#### [Required work]
Report every line in the rows below that contains the string "kern".

#### [Material for the task]
§
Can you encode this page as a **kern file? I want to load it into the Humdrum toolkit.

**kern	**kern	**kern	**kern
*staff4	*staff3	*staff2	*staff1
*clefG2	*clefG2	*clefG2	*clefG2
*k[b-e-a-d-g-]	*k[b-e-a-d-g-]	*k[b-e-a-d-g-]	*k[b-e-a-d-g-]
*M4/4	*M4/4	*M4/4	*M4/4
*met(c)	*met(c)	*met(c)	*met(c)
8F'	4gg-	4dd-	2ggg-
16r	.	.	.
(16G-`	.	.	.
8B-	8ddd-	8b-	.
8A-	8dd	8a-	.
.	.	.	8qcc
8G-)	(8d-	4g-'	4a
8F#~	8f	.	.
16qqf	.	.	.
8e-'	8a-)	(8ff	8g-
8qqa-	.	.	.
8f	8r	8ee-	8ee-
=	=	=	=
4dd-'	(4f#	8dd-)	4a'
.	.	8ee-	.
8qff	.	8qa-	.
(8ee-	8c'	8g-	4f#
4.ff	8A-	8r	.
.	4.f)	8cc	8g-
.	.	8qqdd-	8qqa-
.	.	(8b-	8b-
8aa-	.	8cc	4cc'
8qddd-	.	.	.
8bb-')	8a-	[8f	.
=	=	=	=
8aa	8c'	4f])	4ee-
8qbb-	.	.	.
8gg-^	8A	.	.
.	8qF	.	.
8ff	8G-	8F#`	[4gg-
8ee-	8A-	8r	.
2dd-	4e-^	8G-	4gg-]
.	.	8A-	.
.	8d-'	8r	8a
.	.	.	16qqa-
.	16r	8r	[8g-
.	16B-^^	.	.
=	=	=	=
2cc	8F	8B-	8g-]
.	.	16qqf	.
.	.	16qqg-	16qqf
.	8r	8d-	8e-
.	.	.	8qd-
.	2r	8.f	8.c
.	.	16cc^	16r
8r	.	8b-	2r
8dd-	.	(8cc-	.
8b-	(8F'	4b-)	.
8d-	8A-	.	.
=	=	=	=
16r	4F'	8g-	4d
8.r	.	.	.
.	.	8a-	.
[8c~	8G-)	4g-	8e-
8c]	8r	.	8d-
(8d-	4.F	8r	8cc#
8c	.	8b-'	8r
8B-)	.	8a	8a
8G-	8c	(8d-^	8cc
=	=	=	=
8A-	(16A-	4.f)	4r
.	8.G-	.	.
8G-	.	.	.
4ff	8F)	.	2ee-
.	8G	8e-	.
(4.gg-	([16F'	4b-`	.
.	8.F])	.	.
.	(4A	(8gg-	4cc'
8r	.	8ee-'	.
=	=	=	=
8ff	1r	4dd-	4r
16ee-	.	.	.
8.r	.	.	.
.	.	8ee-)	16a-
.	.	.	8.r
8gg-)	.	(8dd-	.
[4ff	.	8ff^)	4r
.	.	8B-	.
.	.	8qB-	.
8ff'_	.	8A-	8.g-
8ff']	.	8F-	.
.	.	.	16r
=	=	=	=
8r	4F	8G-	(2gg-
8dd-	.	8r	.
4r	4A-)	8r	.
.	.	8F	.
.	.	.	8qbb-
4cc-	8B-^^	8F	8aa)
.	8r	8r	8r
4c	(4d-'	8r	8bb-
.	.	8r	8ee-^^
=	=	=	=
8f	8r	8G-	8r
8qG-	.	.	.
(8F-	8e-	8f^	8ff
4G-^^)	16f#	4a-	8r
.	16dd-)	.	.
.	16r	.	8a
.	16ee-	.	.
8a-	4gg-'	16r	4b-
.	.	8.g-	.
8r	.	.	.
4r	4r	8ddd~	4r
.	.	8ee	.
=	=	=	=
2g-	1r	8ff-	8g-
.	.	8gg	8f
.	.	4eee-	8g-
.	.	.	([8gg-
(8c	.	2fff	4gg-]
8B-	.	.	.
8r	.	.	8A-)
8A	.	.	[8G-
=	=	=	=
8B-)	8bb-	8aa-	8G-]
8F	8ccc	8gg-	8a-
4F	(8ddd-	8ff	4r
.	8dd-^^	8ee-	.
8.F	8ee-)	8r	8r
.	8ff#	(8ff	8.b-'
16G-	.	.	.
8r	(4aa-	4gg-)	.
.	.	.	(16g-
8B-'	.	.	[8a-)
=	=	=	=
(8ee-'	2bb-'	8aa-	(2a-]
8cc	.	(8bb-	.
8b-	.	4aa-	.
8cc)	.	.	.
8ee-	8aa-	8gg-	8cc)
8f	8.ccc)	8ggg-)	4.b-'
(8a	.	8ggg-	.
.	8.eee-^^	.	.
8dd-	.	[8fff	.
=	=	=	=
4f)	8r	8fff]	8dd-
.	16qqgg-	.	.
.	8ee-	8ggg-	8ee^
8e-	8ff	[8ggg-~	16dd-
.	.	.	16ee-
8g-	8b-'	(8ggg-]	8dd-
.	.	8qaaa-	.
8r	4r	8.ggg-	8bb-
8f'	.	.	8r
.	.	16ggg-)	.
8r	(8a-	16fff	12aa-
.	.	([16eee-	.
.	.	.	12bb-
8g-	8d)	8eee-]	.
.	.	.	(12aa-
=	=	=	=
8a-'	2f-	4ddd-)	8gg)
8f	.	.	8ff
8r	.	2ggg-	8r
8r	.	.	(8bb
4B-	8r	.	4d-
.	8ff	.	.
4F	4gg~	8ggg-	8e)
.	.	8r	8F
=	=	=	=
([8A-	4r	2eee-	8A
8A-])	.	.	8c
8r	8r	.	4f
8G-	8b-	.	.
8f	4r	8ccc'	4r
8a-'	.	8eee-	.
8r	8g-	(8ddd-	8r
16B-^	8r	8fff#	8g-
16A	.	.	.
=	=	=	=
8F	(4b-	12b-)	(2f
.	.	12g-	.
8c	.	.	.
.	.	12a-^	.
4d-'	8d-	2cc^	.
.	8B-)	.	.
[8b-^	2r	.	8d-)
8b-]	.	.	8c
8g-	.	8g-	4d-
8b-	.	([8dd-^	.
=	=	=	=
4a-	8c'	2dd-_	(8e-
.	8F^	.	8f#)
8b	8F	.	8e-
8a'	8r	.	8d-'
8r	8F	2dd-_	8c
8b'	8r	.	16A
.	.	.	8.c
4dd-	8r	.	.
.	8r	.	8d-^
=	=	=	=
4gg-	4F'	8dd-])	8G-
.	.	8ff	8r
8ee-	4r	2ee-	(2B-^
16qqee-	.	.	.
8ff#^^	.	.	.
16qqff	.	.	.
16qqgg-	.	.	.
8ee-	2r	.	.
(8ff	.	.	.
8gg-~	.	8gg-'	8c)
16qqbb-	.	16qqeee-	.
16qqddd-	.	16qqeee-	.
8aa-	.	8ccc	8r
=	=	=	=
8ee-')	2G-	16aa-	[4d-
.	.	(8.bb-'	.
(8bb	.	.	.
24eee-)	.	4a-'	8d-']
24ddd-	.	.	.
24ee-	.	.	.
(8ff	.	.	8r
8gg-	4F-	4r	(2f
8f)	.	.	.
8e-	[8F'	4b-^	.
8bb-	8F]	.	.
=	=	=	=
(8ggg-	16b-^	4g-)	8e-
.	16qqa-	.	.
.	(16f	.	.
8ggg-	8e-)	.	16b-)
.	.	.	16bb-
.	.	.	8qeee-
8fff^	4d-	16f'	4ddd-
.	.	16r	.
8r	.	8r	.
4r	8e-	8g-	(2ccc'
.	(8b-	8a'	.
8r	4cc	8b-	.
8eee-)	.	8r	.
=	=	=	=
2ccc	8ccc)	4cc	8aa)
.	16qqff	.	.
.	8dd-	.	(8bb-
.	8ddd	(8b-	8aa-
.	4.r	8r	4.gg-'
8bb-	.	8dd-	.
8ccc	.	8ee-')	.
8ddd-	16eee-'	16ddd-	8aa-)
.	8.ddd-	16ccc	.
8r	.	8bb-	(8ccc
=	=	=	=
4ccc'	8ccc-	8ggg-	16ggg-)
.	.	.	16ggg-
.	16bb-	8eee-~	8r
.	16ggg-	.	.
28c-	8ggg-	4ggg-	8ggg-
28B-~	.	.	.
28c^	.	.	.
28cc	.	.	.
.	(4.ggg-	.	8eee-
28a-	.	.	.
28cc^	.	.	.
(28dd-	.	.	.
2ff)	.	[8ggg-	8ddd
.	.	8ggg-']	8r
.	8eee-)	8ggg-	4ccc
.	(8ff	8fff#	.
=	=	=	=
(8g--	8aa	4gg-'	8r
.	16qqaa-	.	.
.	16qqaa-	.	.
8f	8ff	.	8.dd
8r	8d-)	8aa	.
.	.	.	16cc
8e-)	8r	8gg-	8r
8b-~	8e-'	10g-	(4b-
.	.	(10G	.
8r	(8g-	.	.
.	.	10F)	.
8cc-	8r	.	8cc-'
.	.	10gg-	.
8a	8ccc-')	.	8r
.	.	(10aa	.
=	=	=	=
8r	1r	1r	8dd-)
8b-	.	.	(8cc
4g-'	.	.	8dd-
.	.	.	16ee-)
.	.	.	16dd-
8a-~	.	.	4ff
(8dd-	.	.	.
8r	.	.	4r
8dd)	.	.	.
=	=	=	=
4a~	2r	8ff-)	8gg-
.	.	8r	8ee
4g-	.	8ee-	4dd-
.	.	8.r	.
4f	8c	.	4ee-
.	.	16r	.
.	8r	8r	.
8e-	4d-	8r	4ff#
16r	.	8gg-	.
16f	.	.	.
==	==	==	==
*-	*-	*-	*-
§
#### [The response]
Can you encode this page as a **kern file? I want to load it into the Humdrum toolkit.
**kern	**kern	**kern	**kern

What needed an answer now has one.